* **EXERCISE**
Start at the line in the entries below that contains "yellow lamp [637,113,691,195] -> none", stop at the line that contains "none -> turquoise cake [507,208,578,274]", and output exactly the lines in that span, both ends included.

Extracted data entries
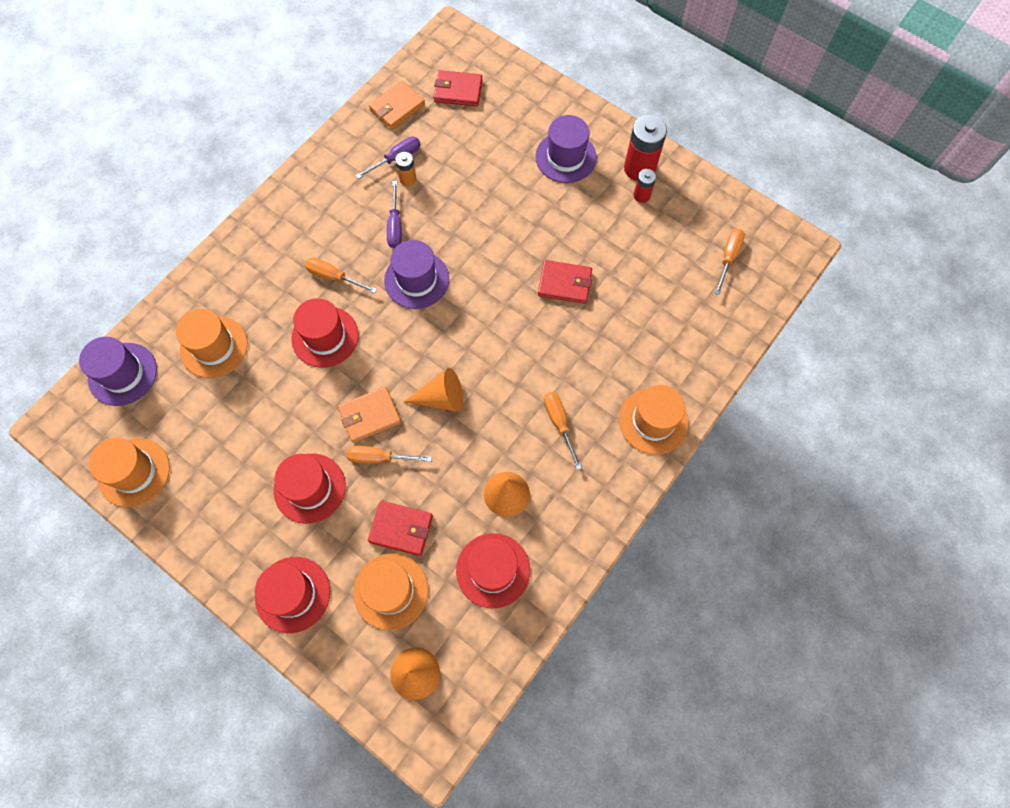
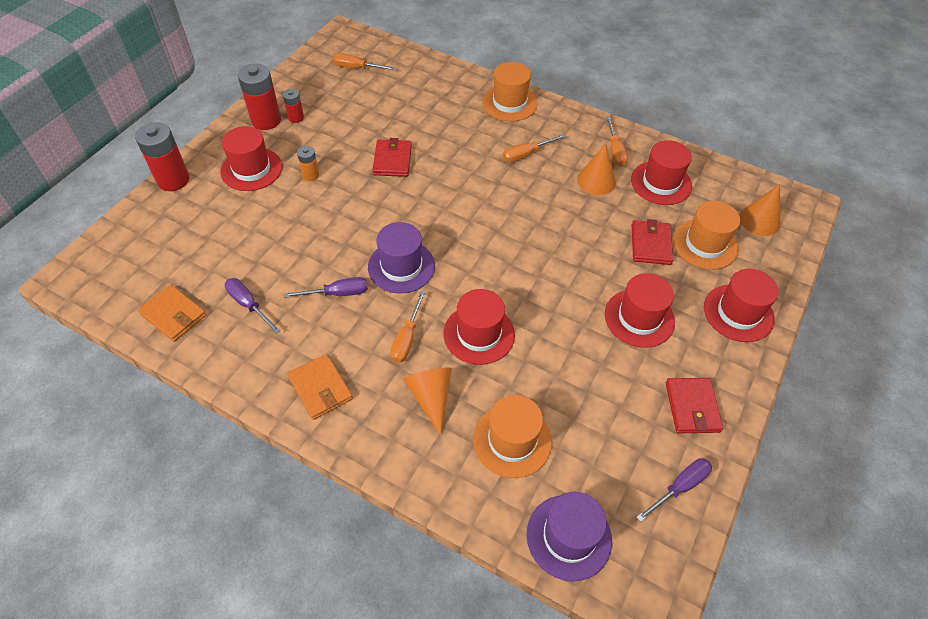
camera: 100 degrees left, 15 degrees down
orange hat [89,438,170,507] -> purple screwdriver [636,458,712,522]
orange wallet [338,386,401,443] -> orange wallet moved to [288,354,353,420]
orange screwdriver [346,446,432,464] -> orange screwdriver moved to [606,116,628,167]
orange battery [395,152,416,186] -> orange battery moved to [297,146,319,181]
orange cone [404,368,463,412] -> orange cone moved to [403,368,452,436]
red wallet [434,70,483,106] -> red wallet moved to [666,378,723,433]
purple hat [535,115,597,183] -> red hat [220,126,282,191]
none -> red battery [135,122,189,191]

...

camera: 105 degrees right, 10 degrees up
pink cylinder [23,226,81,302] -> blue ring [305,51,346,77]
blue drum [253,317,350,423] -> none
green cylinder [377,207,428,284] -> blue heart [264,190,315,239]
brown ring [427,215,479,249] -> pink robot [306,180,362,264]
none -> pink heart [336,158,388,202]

...

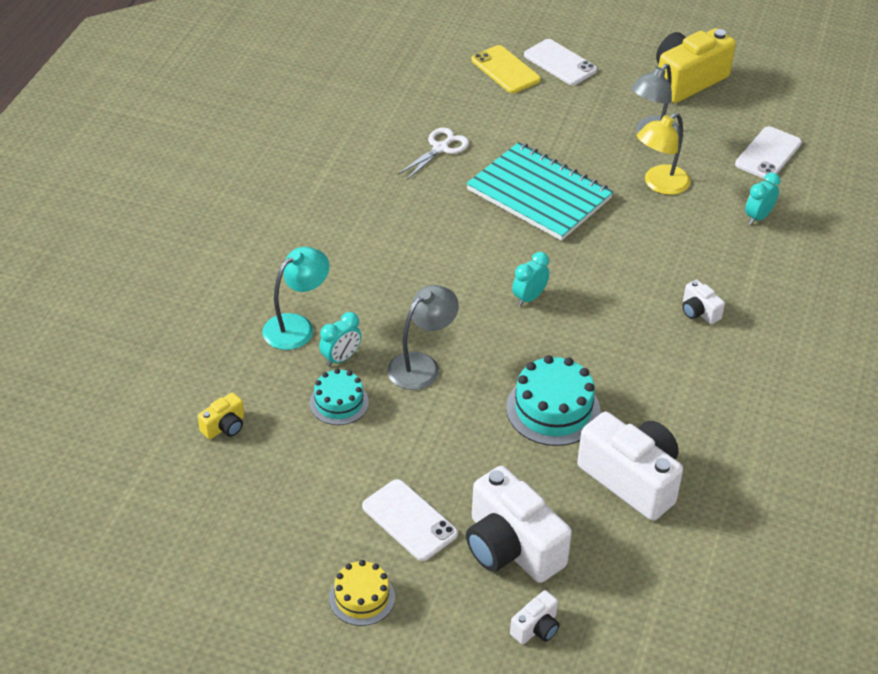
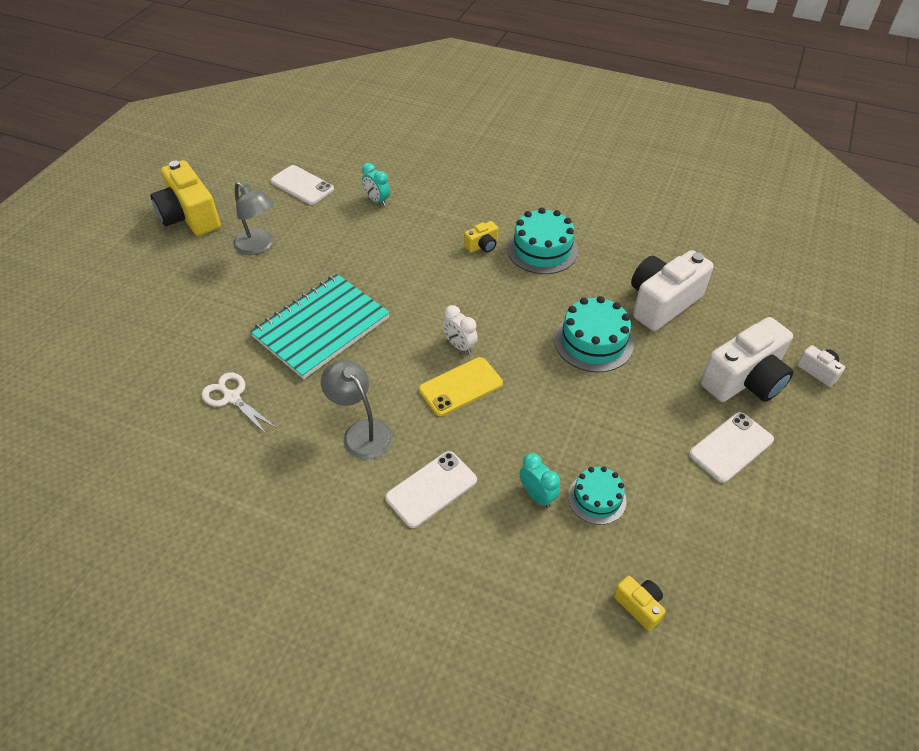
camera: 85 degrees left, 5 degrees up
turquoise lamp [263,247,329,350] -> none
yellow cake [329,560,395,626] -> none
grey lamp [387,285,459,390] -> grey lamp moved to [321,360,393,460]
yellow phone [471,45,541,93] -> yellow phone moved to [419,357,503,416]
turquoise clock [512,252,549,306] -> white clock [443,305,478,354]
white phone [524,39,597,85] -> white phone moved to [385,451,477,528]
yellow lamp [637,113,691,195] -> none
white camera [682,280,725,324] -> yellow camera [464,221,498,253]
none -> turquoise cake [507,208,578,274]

* **ANSWER**
yellow lamp [637,113,691,195] -> none
white camera [682,280,725,324] -> yellow camera [464,221,498,253]
none -> turquoise cake [507,208,578,274]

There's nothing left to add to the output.